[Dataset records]
_ _ _

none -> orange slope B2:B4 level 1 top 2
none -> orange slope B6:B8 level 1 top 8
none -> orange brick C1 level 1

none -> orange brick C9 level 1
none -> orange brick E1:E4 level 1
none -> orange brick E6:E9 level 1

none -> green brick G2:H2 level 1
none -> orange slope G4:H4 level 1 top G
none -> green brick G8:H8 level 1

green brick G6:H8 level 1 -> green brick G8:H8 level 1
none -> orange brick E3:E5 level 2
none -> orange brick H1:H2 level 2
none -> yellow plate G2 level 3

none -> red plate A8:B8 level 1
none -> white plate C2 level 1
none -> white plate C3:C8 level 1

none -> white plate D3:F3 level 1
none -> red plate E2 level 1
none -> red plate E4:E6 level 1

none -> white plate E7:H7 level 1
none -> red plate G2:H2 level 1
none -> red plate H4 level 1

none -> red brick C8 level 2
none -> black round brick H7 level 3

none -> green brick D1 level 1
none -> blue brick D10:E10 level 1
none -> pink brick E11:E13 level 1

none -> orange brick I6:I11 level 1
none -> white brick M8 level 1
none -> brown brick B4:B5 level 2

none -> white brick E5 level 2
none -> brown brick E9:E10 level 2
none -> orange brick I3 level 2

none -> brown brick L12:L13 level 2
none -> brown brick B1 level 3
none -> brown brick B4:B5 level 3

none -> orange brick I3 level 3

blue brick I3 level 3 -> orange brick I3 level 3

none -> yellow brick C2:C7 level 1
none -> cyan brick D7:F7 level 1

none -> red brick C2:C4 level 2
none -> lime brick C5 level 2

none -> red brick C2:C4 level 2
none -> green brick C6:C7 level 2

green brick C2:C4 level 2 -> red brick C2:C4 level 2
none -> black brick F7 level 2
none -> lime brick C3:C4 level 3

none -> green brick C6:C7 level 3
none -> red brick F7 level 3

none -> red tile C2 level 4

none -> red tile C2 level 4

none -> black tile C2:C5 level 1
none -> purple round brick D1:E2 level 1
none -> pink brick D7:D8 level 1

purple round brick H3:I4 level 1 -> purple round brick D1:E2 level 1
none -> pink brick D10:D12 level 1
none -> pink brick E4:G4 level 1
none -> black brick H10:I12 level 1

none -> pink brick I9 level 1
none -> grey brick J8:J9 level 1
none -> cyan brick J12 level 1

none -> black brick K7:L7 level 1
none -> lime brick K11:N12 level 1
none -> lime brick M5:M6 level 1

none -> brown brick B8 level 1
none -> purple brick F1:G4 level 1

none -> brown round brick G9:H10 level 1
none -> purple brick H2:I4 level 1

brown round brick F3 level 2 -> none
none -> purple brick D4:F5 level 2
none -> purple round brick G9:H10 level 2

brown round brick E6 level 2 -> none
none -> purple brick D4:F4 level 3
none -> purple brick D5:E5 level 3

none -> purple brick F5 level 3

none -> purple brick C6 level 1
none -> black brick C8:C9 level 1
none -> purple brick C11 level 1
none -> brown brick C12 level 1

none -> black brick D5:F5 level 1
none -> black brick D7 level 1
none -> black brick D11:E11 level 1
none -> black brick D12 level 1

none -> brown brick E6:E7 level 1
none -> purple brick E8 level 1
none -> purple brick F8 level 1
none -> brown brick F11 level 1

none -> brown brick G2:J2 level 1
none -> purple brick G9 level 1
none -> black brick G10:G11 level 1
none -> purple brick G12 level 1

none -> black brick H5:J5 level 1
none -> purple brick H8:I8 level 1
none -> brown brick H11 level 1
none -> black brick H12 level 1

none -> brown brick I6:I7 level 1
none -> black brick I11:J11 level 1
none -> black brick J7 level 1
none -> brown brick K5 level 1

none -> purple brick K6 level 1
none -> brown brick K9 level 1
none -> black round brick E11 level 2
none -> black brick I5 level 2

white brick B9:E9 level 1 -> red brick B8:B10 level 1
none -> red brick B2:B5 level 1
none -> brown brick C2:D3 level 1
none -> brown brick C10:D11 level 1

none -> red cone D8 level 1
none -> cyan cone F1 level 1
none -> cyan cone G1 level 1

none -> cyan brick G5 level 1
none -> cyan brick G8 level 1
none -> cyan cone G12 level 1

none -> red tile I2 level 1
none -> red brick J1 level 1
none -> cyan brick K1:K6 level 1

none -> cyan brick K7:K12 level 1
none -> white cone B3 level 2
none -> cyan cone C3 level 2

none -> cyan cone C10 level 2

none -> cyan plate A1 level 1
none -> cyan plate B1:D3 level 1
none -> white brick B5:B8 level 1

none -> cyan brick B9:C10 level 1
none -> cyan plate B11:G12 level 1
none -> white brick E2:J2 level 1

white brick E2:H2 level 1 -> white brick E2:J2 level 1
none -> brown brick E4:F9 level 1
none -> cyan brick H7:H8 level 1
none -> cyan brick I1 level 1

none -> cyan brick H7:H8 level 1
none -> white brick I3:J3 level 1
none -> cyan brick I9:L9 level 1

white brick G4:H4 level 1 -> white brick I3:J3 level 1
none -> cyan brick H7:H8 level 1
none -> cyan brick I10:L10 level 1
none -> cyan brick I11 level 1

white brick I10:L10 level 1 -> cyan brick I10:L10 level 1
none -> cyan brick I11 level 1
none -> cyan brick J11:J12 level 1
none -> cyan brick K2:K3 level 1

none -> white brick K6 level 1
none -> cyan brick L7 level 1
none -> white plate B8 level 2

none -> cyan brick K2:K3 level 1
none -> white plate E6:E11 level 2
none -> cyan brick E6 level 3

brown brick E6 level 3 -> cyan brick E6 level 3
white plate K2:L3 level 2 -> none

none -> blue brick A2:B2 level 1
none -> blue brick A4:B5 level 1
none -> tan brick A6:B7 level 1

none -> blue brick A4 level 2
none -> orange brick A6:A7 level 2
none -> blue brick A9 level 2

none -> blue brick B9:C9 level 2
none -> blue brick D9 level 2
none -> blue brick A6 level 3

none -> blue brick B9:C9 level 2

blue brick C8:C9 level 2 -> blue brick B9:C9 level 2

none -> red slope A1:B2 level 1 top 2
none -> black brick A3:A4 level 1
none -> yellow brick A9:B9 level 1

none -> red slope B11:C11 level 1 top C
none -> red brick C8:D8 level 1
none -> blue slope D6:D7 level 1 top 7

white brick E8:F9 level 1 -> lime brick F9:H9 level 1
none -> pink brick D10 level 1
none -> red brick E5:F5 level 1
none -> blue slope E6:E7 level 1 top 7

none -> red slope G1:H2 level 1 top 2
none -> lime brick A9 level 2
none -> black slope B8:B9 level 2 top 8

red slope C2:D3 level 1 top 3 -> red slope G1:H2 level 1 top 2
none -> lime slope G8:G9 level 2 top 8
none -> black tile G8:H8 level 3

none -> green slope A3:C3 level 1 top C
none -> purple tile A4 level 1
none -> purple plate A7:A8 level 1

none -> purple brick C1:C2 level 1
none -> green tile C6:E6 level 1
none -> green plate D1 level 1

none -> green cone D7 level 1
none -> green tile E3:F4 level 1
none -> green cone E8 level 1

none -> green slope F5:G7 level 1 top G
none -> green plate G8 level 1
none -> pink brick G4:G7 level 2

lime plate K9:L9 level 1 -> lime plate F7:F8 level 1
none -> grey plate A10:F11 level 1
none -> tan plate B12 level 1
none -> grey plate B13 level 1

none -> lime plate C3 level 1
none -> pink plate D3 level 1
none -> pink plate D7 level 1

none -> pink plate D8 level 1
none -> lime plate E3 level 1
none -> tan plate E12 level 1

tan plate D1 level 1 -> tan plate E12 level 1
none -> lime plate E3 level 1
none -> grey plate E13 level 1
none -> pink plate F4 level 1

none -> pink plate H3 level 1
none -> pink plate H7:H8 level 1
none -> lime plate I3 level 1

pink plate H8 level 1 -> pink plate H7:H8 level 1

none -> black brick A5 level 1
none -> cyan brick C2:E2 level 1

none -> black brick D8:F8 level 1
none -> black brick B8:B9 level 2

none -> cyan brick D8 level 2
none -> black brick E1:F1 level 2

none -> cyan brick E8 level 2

_ _ _

From the first line of the records above down to the line containing "green brick G6:H8", repeat each line exactly as written. Include both of those lines and add nothing.

none -> orange slope B2:B4 level 1 top 2
none -> orange slope B6:B8 level 1 top 8
none -> orange brick C1 level 1

none -> orange brick C9 level 1
none -> orange brick E1:E4 level 1
none -> orange brick E6:E9 level 1

none -> green brick G2:H2 level 1
none -> orange slope G4:H4 level 1 top G
none -> green brick G8:H8 level 1

green brick G6:H8 level 1 -> green brick G8:H8 level 1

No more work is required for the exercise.